§ Exercise brief
In your copy, include no images, and write out every entry below exactly as it stands.

(Items from a data source)
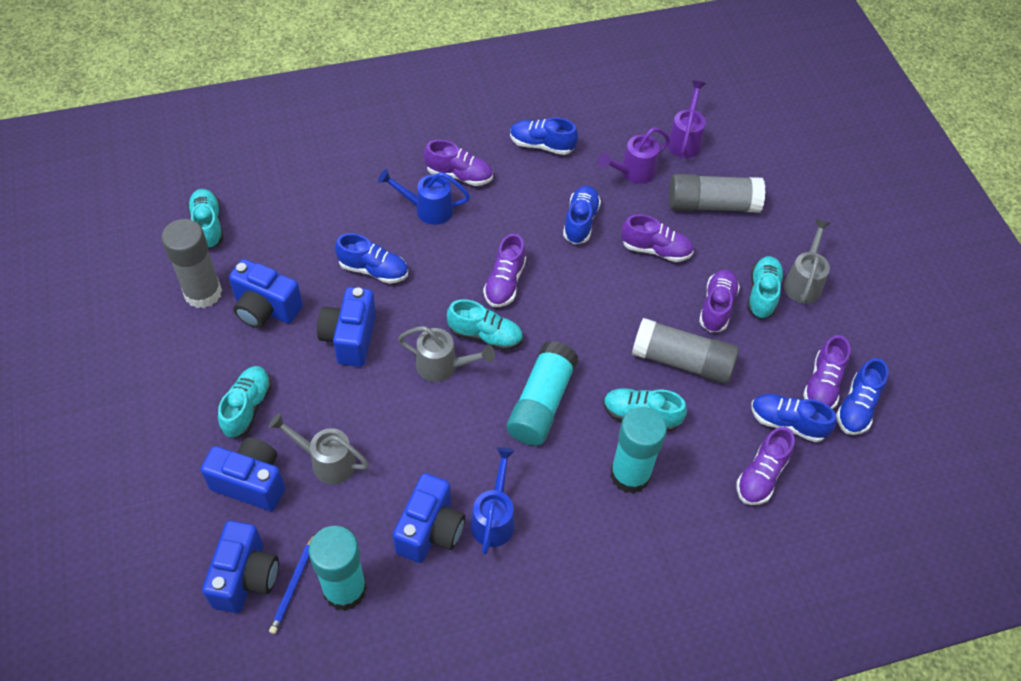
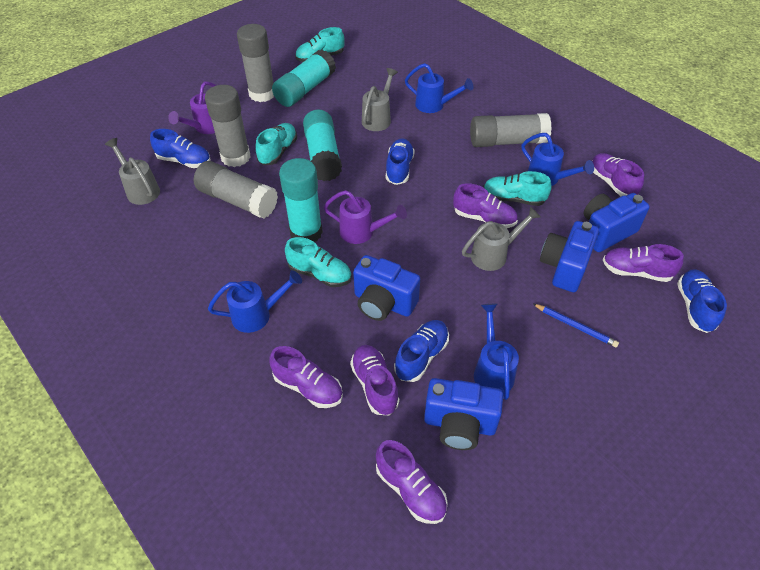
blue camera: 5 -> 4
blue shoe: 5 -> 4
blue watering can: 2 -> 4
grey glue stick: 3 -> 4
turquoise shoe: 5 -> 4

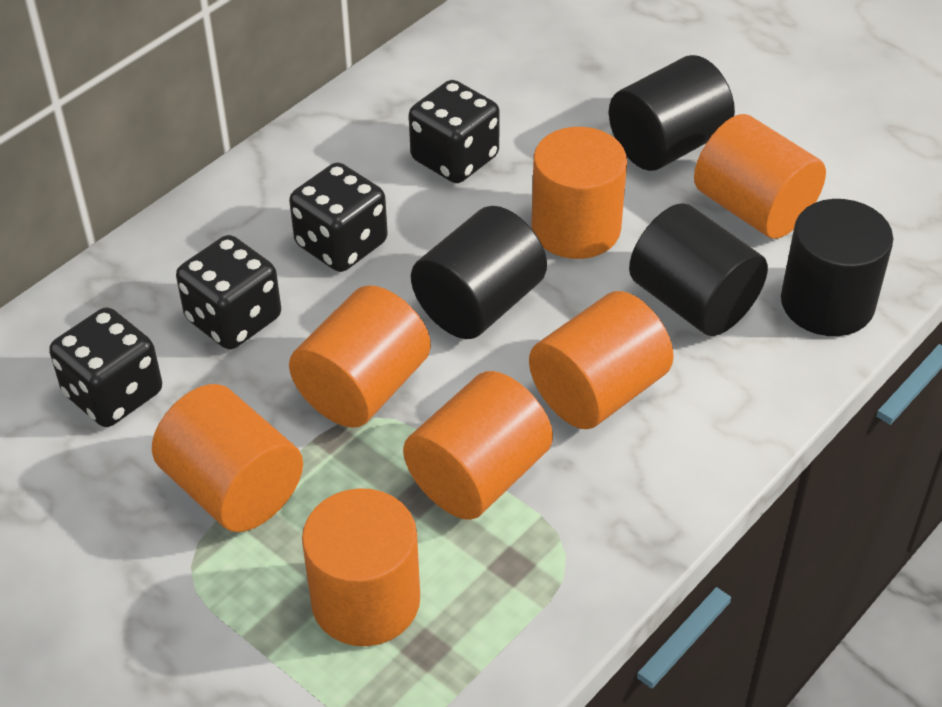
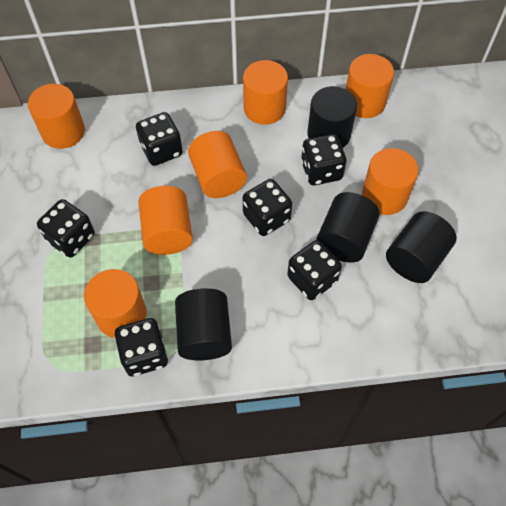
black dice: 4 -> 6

§ Response to this exercise
blue camera: 5 -> 4
blue shoe: 5 -> 4
blue watering can: 2 -> 4
grey glue stick: 3 -> 4
turquoise shoe: 5 -> 4

black dice: 4 -> 6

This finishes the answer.